→ **What is being asked**
Exclude the pictures and retype the entries as written.
────────
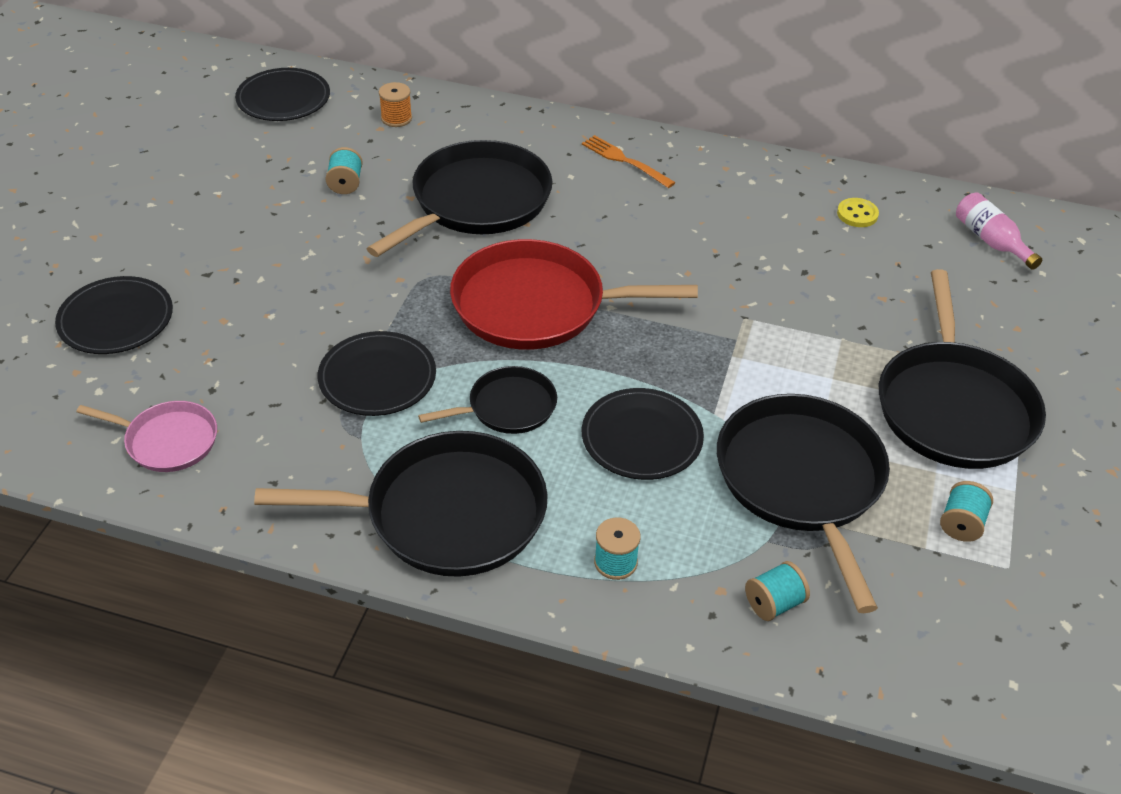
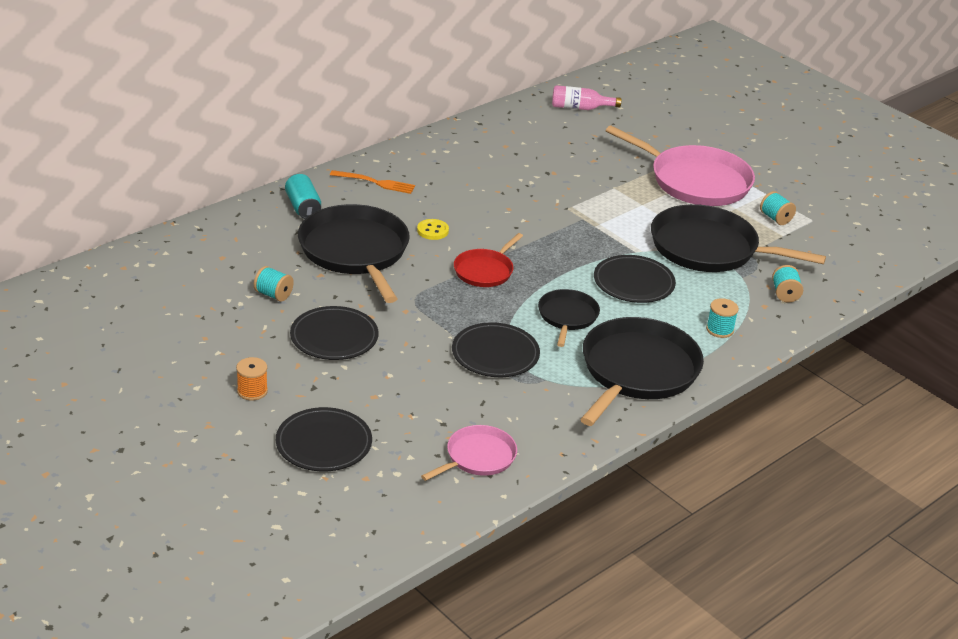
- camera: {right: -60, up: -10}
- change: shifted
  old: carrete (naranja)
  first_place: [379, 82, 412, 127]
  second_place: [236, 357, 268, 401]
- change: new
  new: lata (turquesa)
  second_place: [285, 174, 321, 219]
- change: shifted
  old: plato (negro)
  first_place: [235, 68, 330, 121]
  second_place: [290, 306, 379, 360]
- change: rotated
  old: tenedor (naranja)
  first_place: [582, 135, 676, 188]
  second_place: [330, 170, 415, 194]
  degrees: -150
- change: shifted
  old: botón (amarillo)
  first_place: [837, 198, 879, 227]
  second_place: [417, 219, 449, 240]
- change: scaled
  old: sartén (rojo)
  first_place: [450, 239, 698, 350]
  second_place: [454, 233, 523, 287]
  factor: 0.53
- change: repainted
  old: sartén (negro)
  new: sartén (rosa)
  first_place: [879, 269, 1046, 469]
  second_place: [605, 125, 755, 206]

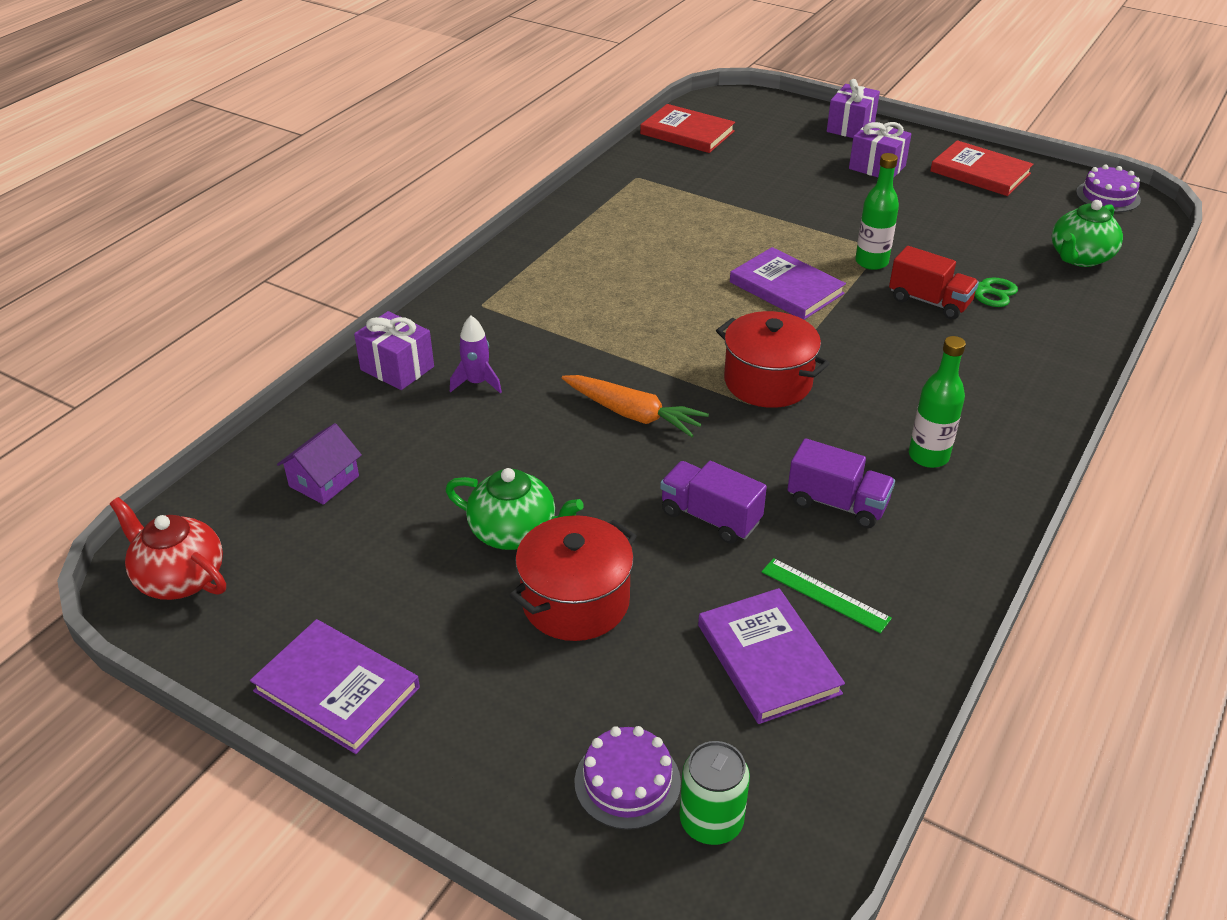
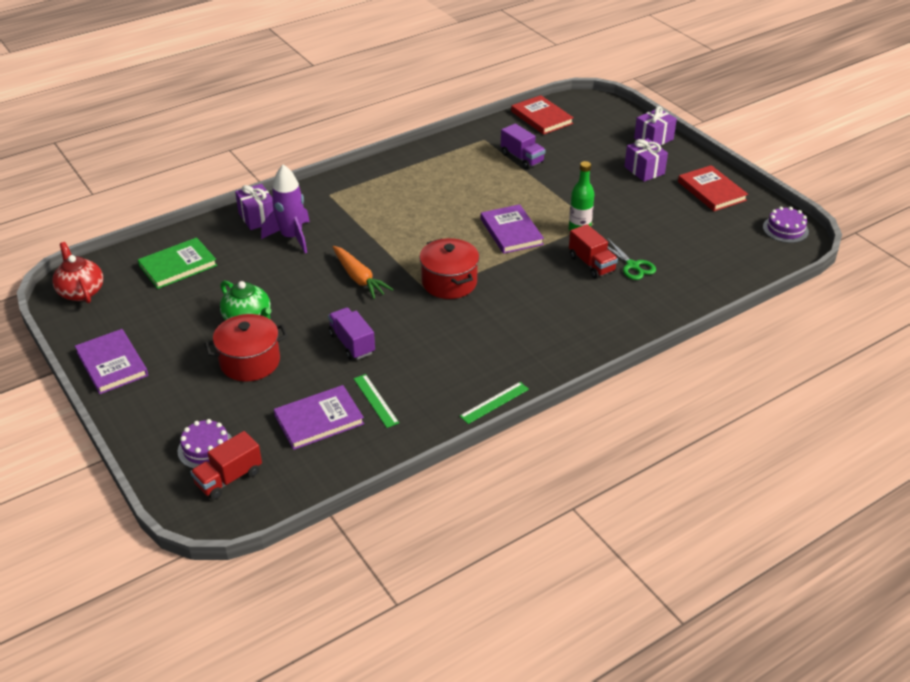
- camera: {right: 25, up: 0}
- change: swapped
  old: casa (morado)
  new: libro (verde)
  first_place: [277, 423, 362, 505]
  second_place: [138, 237, 217, 289]
- change: swapped
  old: lata (verde)
  new: camión (rojo)
  first_place: [680, 741, 750, 845]
  second_place: [190, 431, 262, 500]
- change: scaled
  old: cohete (morado)
  first_place: [450, 316, 502, 393]
  second_place: [261, 164, 310, 253]
  factor: 1.76
- change: rotated
  old: libro (morado)
  first_place: [698, 588, 845, 724]
  second_place: [274, 385, 364, 450]
  degrees: 60
- change: new
  new: regla (verde)
  second_place: [460, 382, 529, 424]
- change: shifted
  old: camión (morado)
  first_place: [787, 438, 895, 528]
  second_place: [501, 124, 546, 169]
- change: gone
  old: botella (verde)
  first_place: [909, 336, 966, 468]
- change: gone
  old: tetera (verde)
  first_place: [1052, 200, 1123, 267]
────────
→ **Task answer**
- camera: {right: -60, up: -10}
- change: shifted
  old: carrete (naranja)
  first_place: [379, 82, 412, 127]
  second_place: [236, 357, 268, 401]
- change: new
  new: lata (turquesa)
  second_place: [285, 174, 321, 219]
- change: shifted
  old: plato (negro)
  first_place: [235, 68, 330, 121]
  second_place: [290, 306, 379, 360]
- change: rotated
  old: tenedor (naranja)
  first_place: [582, 135, 676, 188]
  second_place: [330, 170, 415, 194]
  degrees: -150
- change: shifted
  old: botón (amarillo)
  first_place: [837, 198, 879, 227]
  second_place: [417, 219, 449, 240]
- change: scaled
  old: sartén (rojo)
  first_place: [450, 239, 698, 350]
  second_place: [454, 233, 523, 287]
  factor: 0.53
- change: repainted
  old: sartén (negro)
  new: sartén (rosa)
  first_place: [879, 269, 1046, 469]
  second_place: [605, 125, 755, 206]

- camera: {right: 25, up: 0}
- change: swapped
  old: casa (morado)
  new: libro (verde)
  first_place: [277, 423, 362, 505]
  second_place: [138, 237, 217, 289]
- change: swapped
  old: lata (verde)
  new: camión (rojo)
  first_place: [680, 741, 750, 845]
  second_place: [190, 431, 262, 500]
- change: scaled
  old: cohete (morado)
  first_place: [450, 316, 502, 393]
  second_place: [261, 164, 310, 253]
  factor: 1.76
- change: rotated
  old: libro (morado)
  first_place: [698, 588, 845, 724]
  second_place: [274, 385, 364, 450]
  degrees: 60
- change: new
  new: regla (verde)
  second_place: [460, 382, 529, 424]
- change: shifted
  old: camión (morado)
  first_place: [787, 438, 895, 528]
  second_place: [501, 124, 546, 169]
- change: gone
  old: botella (verde)
  first_place: [909, 336, 966, 468]
- change: gone
  old: tetera (verde)
  first_place: [1052, 200, 1123, 267]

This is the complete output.